▽
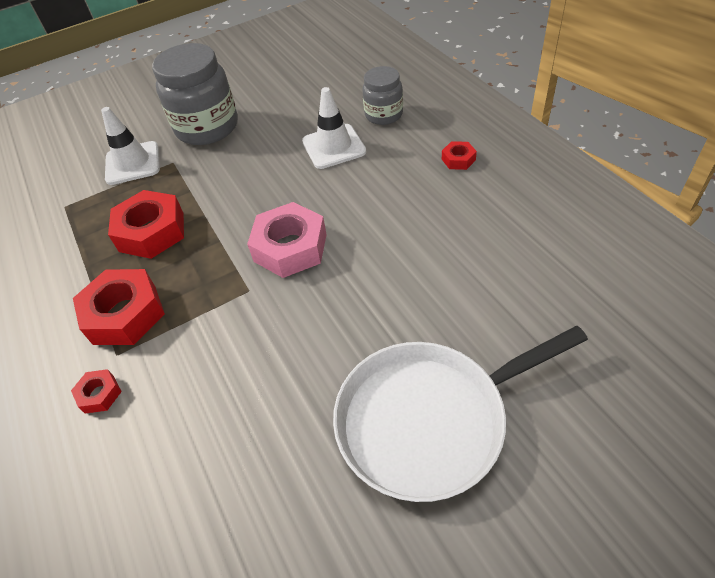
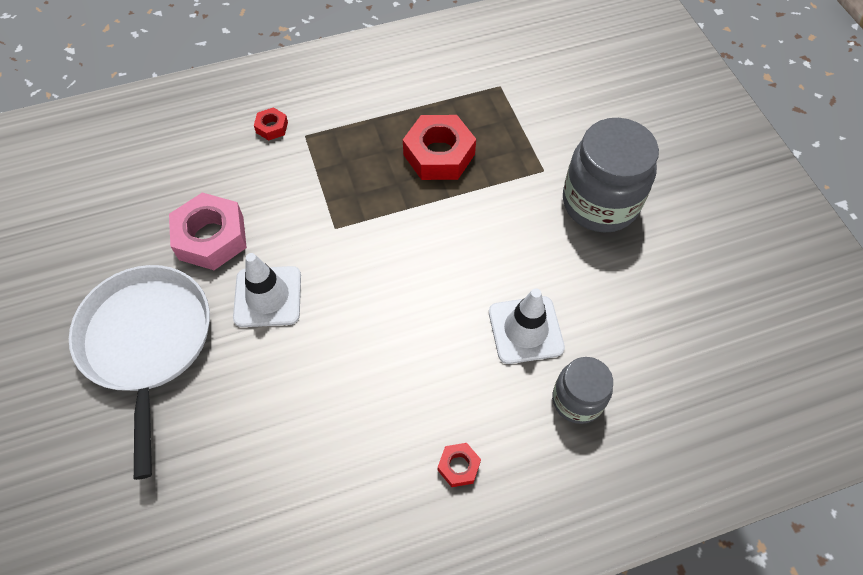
camera: 95 degrees right, 10 degrees up
red nut [73,269,165,345] -> none
white traffic cone [101,107,160,185] -> white traffic cone moved to [233,253,301,327]
pink nut [247,202,327,278] -> pink nut moved to [169,192,247,270]

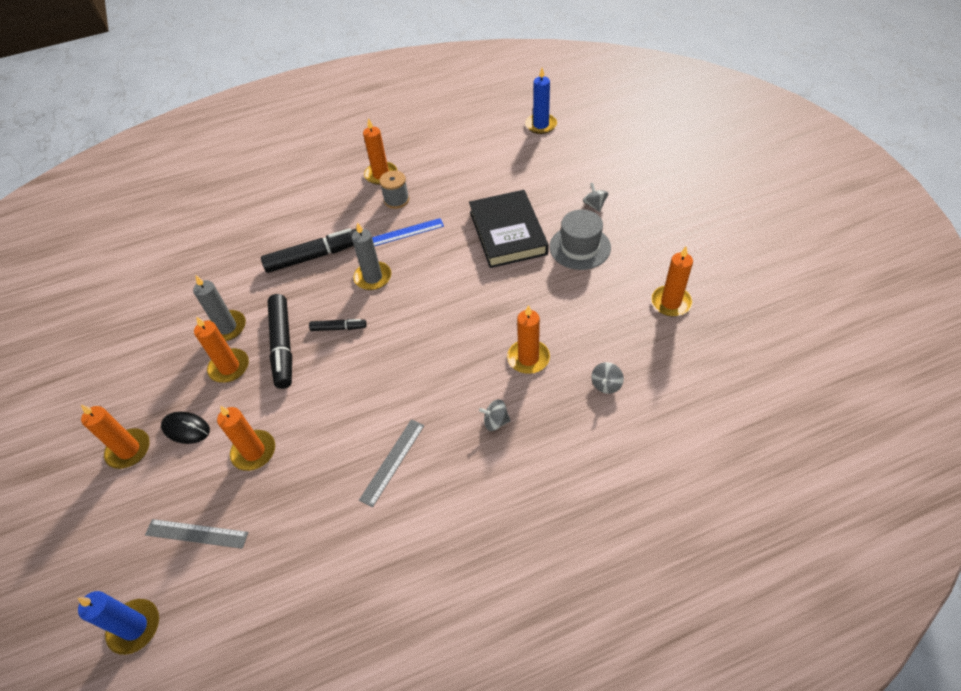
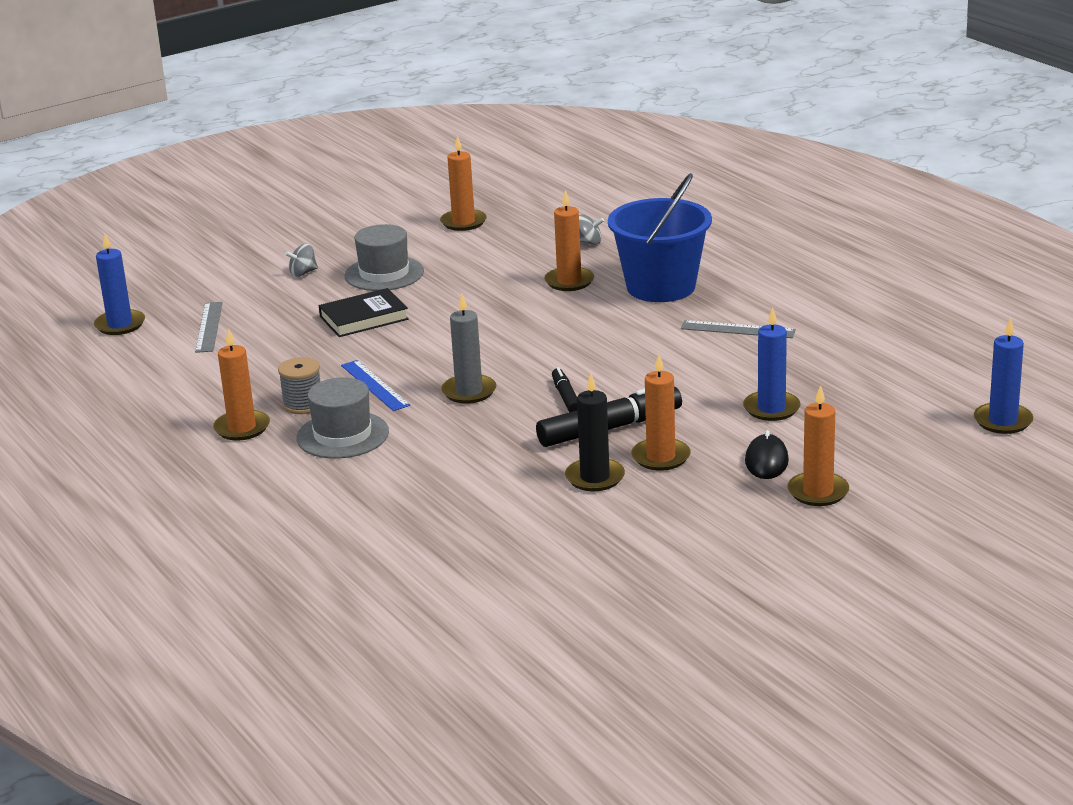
camera: 105 degrees left, 25 degrees down
grey ruler [145,519,249,549] -> grey ruler moved to [195,302,223,353]
grey candle [193,275,246,341] -> black candle [565,374,625,491]
orange candle [217,406,275,471] -> blue candle [743,307,800,421]
black marker [261,228,357,273] -> none
black book [469,190,549,268] -> black book [319,288,409,337], size x0.65
grey spinning top [479,399,511,431] -> blue bucket [608,173,712,302]
none -> grey hat [296,377,389,458]

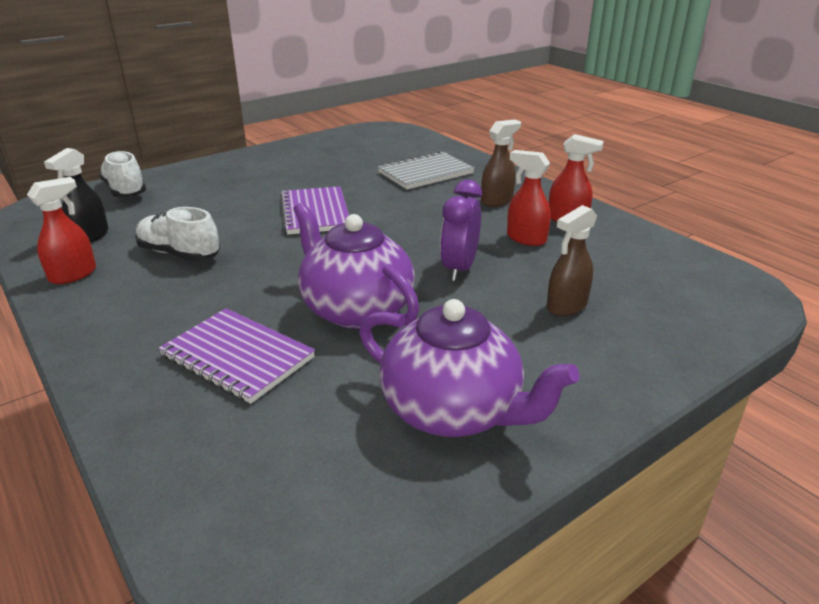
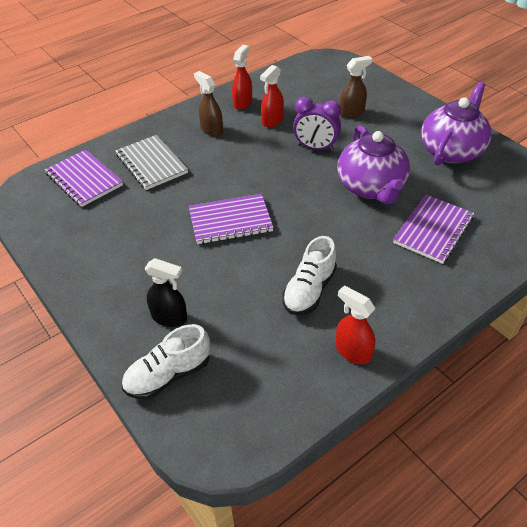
camera: 90 degrees left, 15 degrees up
black spray bottle [44,148,109,243] -> black spray bottle moved to [144,258,187,327]
purple teapot [293,202,420,329] -> purple teapot turned 60 degrees counterclockwise [337,125,410,205]
brown spray bottle [547,205,597,316] -> brown spray bottle turned 75 degrees counterclockwise [340,56,372,118]
none -> purple notebook [45,150,123,207]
△
Task directions
Retype the line containing "none -> grey hat [296,377,389,458]" and all lines after it through the end of the material, exactly and only those, leaving out pictures.

Exercise response
none -> grey hat [296,377,389,458]

camera: 90 degrees left, 15 degrees up
black spray bottle [44,148,109,243] -> black spray bottle moved to [144,258,187,327]
purple teapot [293,202,420,329] -> purple teapot turned 60 degrees counterclockwise [337,125,410,205]
brown spray bottle [547,205,597,316] -> brown spray bottle turned 75 degrees counterclockwise [340,56,372,118]
none -> purple notebook [45,150,123,207]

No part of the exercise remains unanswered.